Exercise: Word for word, set down every line of the entries below from the line with "MATRIX2 pin CLK: GP9 -> GP10" to the line with "DRIVER pin IN2: GP12 -> GP2", including both, and no other line.

Given entries:
***
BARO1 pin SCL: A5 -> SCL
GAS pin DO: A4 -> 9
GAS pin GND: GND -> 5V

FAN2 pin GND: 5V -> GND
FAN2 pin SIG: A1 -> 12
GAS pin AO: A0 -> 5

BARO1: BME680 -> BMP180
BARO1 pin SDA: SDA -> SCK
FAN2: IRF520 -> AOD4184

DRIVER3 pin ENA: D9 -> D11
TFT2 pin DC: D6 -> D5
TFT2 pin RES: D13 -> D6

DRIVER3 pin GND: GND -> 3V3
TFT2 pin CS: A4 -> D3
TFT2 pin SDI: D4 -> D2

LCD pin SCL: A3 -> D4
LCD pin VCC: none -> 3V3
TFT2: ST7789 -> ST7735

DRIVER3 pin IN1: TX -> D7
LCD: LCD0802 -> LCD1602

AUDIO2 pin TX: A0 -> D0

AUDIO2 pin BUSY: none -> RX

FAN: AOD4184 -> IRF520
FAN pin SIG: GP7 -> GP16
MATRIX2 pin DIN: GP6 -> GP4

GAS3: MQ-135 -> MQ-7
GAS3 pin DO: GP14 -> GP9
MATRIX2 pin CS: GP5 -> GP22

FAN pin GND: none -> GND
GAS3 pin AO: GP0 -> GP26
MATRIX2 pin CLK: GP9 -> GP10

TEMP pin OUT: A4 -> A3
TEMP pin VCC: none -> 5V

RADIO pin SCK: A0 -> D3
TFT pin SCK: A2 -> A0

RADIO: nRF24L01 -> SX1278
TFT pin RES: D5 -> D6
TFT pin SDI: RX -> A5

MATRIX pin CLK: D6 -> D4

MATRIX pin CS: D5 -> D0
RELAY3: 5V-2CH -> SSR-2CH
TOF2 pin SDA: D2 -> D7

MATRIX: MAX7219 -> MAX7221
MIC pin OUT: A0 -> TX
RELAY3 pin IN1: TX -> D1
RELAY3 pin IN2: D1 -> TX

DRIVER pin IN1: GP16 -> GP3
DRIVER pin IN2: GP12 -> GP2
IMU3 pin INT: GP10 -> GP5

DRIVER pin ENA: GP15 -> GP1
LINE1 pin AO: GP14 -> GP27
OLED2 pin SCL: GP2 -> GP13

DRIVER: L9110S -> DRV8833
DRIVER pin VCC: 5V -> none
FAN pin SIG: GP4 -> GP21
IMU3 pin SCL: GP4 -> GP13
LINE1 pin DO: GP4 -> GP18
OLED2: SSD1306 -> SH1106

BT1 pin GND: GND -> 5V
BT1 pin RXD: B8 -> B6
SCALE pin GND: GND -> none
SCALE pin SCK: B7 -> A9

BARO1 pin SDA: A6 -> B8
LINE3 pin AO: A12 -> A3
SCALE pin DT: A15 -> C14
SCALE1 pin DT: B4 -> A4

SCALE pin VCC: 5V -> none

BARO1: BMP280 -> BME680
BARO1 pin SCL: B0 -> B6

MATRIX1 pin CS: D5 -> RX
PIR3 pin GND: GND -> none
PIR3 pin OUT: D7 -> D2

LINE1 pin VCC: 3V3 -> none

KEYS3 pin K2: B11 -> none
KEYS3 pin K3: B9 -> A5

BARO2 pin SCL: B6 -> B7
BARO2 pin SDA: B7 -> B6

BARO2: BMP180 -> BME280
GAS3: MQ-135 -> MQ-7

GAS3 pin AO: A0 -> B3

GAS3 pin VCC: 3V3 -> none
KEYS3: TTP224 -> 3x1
***
Reply to the task:
MATRIX2 pin CLK: GP9 -> GP10

TEMP pin OUT: A4 -> A3
TEMP pin VCC: none -> 5V

RADIO pin SCK: A0 -> D3
TFT pin SCK: A2 -> A0

RADIO: nRF24L01 -> SX1278
TFT pin RES: D5 -> D6
TFT pin SDI: RX -> A5

MATRIX pin CLK: D6 -> D4

MATRIX pin CS: D5 -> D0
RELAY3: 5V-2CH -> SSR-2CH
TOF2 pin SDA: D2 -> D7

MATRIX: MAX7219 -> MAX7221
MIC pin OUT: A0 -> TX
RELAY3 pin IN1: TX -> D1
RELAY3 pin IN2: D1 -> TX

DRIVER pin IN1: GP16 -> GP3
DRIVER pin IN2: GP12 -> GP2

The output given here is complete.